═══ DATA SHOWN

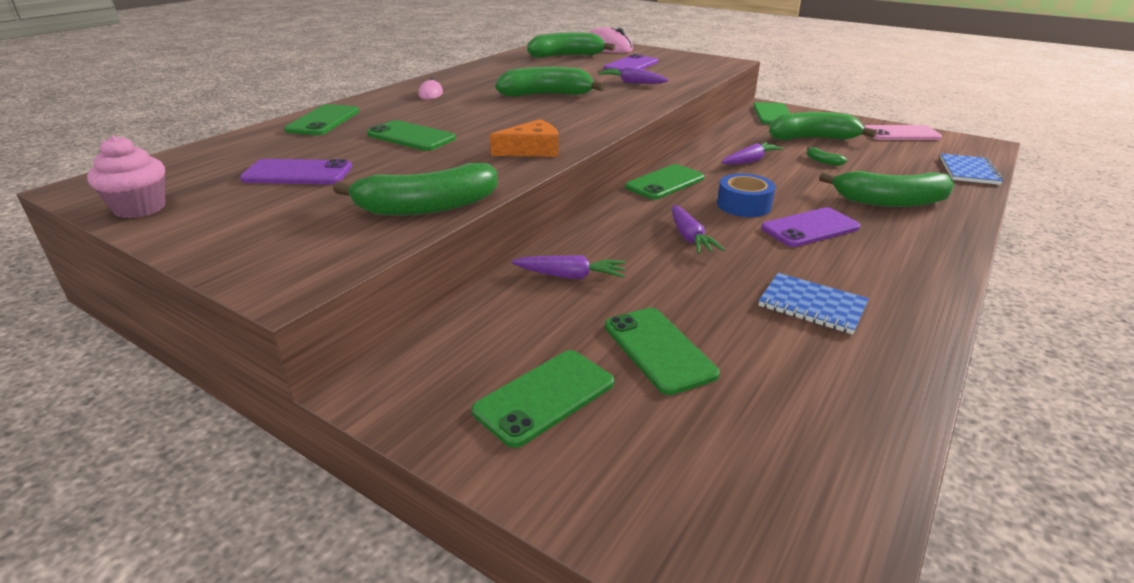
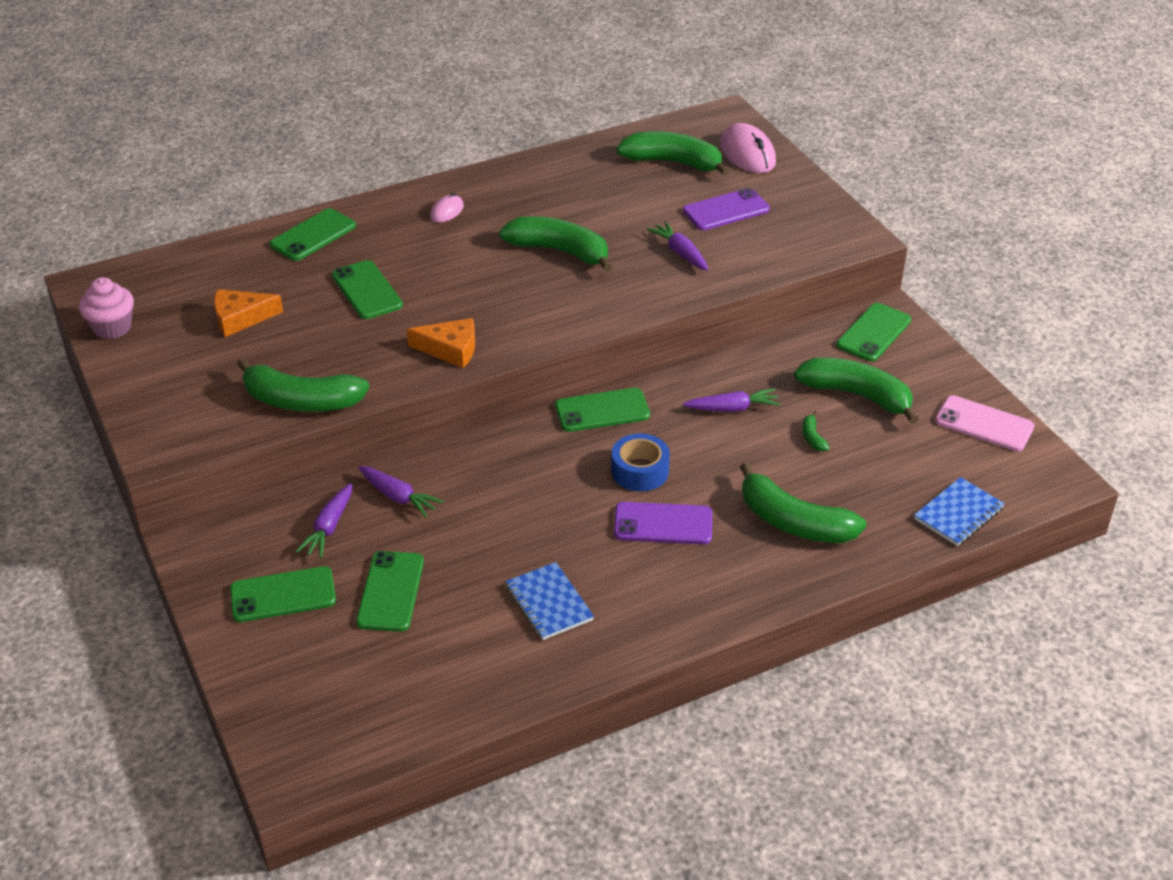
camera: 30 degrees right, 10 degrees up
(298, 173) = (240, 318): purple phone -> orange cheese
(689, 238) = (539, 493): purple carrot -> purple carrot (329, 527)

══════

* TASK TO COMPLETE *
Give a count of the lines above that include the word "purple", and add nothing to it.

* REPLY TO THE TASK *
2